***** DATA UNDER STUDY

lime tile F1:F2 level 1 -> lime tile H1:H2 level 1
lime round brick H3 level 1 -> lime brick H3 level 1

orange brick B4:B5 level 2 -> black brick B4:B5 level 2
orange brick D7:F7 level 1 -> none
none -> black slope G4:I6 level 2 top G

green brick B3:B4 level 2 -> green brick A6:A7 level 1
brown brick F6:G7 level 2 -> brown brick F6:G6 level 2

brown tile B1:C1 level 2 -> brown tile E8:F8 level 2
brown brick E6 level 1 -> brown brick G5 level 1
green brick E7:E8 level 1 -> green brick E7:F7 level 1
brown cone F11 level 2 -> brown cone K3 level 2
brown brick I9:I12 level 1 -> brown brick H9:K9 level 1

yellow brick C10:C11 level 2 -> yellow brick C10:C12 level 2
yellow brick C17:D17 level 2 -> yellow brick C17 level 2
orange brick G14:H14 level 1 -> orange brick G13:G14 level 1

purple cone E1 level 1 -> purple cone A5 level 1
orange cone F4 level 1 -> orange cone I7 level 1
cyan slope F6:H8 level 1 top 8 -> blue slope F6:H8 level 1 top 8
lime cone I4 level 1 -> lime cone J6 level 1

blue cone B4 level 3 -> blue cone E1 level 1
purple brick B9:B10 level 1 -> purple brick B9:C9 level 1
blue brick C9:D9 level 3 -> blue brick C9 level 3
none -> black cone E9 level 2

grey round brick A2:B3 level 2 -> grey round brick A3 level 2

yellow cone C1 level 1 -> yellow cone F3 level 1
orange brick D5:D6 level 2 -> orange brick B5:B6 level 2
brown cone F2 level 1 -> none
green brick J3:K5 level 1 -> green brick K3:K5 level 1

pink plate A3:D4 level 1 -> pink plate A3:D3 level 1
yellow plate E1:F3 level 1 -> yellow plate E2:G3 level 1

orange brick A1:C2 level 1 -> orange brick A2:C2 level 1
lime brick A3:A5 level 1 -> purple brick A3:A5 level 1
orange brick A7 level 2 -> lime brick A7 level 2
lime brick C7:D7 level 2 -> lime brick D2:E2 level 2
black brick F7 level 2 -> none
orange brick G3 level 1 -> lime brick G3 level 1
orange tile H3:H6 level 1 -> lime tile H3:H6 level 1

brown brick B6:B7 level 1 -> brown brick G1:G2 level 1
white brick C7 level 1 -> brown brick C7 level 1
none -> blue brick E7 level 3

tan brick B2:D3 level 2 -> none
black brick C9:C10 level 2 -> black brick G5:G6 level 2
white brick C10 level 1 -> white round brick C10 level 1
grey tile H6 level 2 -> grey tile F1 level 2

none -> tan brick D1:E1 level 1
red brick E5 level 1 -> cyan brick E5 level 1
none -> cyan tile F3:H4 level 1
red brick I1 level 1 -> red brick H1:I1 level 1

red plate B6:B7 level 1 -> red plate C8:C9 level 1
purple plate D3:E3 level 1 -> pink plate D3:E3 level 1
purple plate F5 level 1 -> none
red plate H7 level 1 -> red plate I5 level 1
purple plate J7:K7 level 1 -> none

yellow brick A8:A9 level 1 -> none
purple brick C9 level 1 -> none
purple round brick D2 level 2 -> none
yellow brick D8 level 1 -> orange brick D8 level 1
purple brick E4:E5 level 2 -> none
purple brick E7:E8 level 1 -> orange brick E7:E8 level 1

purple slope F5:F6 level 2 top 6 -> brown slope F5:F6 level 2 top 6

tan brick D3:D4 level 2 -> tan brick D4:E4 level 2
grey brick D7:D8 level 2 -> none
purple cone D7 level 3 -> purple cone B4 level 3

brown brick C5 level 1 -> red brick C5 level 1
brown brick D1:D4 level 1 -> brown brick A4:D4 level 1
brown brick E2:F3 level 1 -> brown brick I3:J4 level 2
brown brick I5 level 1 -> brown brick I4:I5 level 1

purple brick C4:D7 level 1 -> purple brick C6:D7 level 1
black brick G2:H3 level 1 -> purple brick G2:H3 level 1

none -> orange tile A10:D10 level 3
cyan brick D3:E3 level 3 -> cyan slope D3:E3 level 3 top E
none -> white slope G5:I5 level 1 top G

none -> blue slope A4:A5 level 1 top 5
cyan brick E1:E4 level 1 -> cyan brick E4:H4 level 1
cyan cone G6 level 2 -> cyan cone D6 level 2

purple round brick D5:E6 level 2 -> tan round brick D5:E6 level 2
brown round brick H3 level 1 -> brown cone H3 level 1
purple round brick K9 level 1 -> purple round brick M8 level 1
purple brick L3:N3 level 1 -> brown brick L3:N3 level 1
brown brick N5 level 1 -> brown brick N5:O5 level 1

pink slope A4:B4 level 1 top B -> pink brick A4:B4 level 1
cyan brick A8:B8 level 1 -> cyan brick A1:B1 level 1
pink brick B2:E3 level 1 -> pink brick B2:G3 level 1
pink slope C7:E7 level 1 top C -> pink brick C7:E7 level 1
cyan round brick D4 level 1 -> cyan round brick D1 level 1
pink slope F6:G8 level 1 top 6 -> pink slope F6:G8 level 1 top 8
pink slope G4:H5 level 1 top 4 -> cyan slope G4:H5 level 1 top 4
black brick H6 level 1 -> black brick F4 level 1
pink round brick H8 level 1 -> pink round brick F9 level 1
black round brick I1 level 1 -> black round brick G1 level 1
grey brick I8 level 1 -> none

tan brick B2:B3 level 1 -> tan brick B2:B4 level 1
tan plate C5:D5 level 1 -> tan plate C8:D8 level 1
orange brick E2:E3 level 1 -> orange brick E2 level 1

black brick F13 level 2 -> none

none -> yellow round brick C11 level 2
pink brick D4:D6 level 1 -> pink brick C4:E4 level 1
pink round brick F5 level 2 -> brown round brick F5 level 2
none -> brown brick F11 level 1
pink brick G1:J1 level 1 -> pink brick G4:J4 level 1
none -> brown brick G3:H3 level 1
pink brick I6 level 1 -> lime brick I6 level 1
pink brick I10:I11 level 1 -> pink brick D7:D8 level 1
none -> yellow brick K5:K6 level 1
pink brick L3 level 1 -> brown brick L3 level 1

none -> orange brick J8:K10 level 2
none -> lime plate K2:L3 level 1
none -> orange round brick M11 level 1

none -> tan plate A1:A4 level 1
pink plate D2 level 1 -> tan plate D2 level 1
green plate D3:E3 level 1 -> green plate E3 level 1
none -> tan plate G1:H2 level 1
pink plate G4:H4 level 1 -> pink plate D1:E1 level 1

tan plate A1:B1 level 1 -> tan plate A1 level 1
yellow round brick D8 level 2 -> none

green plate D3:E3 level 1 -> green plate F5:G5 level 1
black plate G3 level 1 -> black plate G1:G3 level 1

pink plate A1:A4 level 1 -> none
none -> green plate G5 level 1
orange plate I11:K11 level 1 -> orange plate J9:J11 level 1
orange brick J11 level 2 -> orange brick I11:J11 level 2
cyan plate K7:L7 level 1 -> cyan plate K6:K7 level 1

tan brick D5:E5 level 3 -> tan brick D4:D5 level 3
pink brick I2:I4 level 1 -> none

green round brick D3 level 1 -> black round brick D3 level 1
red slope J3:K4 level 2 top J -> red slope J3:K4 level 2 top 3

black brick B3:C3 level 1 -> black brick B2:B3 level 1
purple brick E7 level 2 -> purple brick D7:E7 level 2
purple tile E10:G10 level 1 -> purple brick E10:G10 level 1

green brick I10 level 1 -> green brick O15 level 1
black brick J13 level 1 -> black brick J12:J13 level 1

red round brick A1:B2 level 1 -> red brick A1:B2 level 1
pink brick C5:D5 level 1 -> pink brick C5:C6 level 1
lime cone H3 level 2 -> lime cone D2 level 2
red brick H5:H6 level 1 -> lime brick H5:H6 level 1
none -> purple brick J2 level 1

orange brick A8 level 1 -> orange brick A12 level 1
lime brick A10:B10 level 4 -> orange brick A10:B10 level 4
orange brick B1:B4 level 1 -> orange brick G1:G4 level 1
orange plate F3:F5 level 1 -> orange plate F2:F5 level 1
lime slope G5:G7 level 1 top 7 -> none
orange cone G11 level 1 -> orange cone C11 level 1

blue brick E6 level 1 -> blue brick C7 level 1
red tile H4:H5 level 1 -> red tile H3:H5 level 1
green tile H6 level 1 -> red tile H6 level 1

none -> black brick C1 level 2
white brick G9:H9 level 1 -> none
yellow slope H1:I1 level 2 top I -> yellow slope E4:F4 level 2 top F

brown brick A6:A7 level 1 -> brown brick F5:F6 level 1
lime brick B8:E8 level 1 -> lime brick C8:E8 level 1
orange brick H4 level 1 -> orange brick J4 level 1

**********

§ INSTRUCTIONS TO FOLLOW: Whenever a line of the data includes "green", copy that line.

§ ANSWER BOX:
green brick B3:B4 level 2 -> green brick A6:A7 level 1
green brick E7:E8 level 1 -> green brick E7:F7 level 1
green brick J3:K5 level 1 -> green brick K3:K5 level 1
green plate D3:E3 level 1 -> green plate E3 level 1
green plate D3:E3 level 1 -> green plate F5:G5 level 1
none -> green plate G5 level 1
green round brick D3 level 1 -> black round brick D3 level 1
green brick I10 level 1 -> green brick O15 level 1
green tile H6 level 1 -> red tile H6 level 1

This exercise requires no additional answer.